**What is expected**
Look at each line below and count those with the word "blue"; the answer is that number only.

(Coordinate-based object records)

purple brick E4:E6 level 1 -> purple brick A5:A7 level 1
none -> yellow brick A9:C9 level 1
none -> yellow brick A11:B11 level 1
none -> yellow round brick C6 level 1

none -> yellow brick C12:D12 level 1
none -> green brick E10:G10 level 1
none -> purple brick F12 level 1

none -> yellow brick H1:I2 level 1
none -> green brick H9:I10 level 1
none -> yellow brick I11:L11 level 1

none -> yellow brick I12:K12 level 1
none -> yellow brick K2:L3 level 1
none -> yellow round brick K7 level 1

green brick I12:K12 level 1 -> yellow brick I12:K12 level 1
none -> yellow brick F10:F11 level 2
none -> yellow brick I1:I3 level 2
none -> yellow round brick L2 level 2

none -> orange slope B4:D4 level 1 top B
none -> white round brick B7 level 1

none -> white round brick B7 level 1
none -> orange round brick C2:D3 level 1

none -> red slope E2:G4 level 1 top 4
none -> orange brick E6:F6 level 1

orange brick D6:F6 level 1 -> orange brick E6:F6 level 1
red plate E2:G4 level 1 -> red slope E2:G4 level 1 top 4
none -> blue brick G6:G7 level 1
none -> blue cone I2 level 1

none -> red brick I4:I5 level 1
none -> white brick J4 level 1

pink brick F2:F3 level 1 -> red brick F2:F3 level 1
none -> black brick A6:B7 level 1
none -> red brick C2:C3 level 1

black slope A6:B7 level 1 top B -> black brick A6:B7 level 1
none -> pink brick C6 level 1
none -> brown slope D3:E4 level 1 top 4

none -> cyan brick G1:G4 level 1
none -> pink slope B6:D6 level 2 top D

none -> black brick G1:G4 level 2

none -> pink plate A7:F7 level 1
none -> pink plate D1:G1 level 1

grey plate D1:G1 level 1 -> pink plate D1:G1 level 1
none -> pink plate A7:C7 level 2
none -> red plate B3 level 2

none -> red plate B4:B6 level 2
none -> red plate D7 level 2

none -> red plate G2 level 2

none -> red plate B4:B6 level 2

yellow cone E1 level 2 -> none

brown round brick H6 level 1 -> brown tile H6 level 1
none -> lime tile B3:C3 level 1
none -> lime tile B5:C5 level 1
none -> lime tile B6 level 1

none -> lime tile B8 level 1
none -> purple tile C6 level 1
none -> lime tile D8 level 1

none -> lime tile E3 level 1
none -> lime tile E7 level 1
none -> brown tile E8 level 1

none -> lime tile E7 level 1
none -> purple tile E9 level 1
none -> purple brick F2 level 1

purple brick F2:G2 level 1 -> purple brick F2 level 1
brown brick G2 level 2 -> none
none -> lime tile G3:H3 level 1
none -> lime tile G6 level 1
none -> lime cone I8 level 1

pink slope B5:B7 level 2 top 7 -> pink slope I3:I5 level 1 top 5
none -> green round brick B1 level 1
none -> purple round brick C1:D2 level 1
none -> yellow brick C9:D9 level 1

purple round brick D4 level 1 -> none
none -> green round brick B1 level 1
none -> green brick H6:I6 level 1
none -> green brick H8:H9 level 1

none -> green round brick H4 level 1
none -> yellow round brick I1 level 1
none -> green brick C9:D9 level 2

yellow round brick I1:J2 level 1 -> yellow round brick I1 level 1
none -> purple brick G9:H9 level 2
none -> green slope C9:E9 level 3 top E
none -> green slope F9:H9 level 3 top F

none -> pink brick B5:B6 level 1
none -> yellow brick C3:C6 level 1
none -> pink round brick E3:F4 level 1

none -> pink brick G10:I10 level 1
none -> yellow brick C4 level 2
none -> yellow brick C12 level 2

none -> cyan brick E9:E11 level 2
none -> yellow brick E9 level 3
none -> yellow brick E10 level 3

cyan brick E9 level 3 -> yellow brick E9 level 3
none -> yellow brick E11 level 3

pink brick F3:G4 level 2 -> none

**Result of this task**
2